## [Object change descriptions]
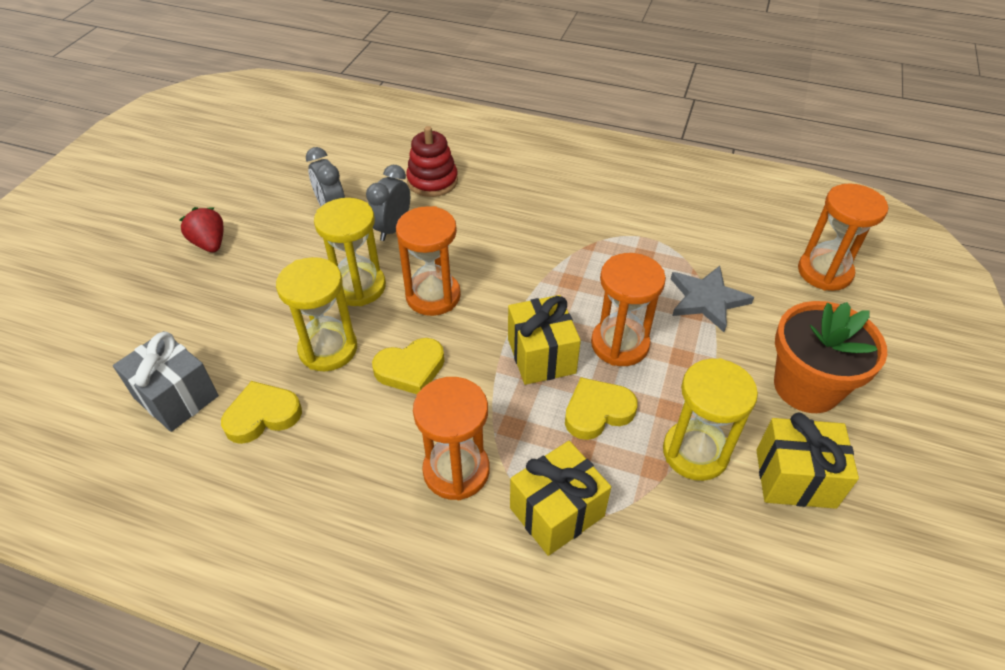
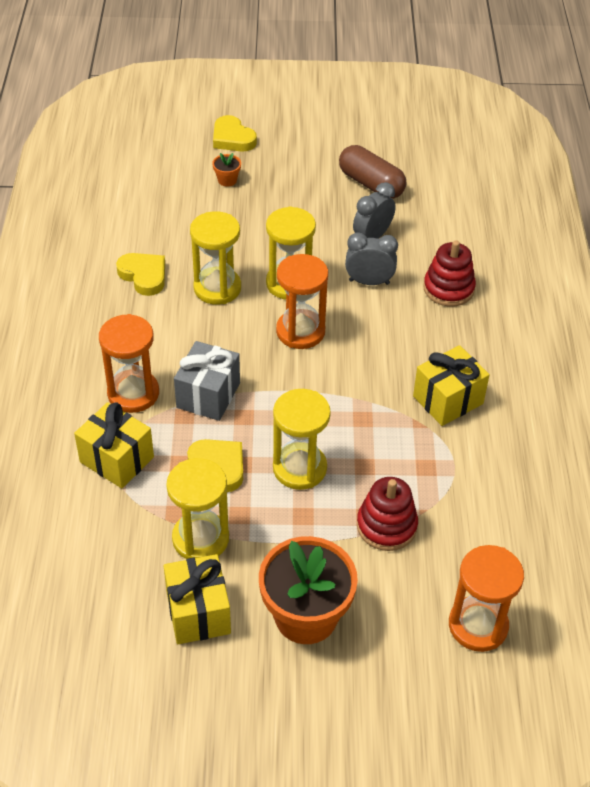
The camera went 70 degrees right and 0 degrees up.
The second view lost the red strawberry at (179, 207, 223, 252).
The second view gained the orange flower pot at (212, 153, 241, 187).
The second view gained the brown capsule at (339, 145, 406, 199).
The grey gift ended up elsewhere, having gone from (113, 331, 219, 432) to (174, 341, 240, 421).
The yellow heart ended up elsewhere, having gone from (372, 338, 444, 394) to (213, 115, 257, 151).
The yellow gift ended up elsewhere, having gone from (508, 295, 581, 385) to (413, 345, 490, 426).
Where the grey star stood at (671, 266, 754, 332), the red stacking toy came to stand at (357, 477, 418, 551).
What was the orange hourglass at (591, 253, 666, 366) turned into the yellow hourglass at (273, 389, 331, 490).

## [EXERCISE OBJECTIVE]
Repeat every entry above exactly; images stay out of the copy.

## [RESPONSE AREA]
The camera went 70 degrees right and 0 degrees up.
The second view lost the red strawberry at (179, 207, 223, 252).
The second view gained the orange flower pot at (212, 153, 241, 187).
The second view gained the brown capsule at (339, 145, 406, 199).
The grey gift ended up elsewhere, having gone from (113, 331, 219, 432) to (174, 341, 240, 421).
The yellow heart ended up elsewhere, having gone from (372, 338, 444, 394) to (213, 115, 257, 151).
The yellow gift ended up elsewhere, having gone from (508, 295, 581, 385) to (413, 345, 490, 426).
Where the grey star stood at (671, 266, 754, 332), the red stacking toy came to stand at (357, 477, 418, 551).
What was the orange hourglass at (591, 253, 666, 366) turned into the yellow hourglass at (273, 389, 331, 490).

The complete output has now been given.